▸ **BRIEF**
In the material below, write out each line word for word and omit the pictures.

▸ **PROVIDED DATA**
┄┄┄┄┄┄

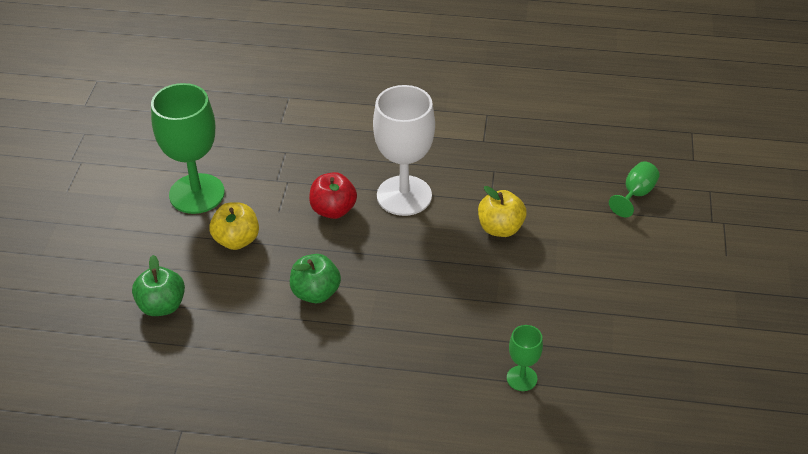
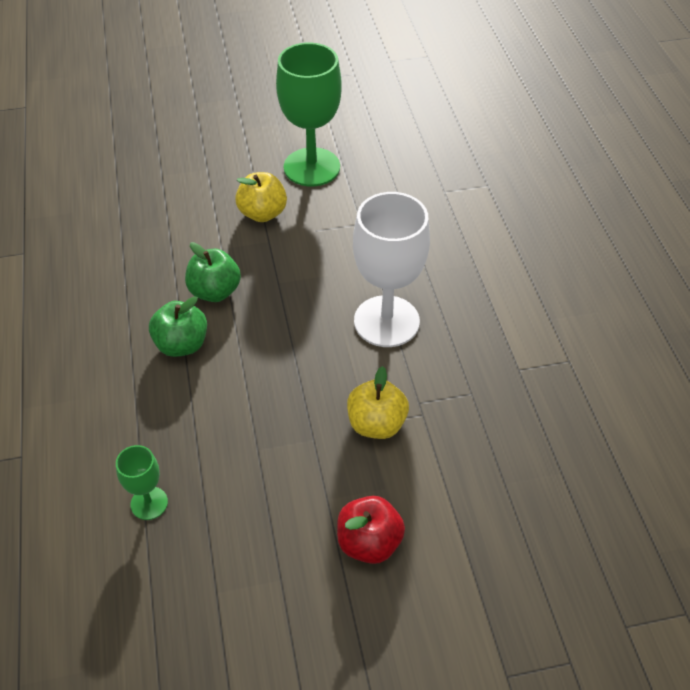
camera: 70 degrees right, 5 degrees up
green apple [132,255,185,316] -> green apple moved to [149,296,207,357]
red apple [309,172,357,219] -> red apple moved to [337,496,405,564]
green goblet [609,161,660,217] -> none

┄┄┄┄┄┄

▸ **OUTPUT OF THE TASK**
camera: 70 degrees right, 5 degrees up
green apple [132,255,185,316] -> green apple moved to [149,296,207,357]
red apple [309,172,357,219] -> red apple moved to [337,496,405,564]
green goblet [609,161,660,217] -> none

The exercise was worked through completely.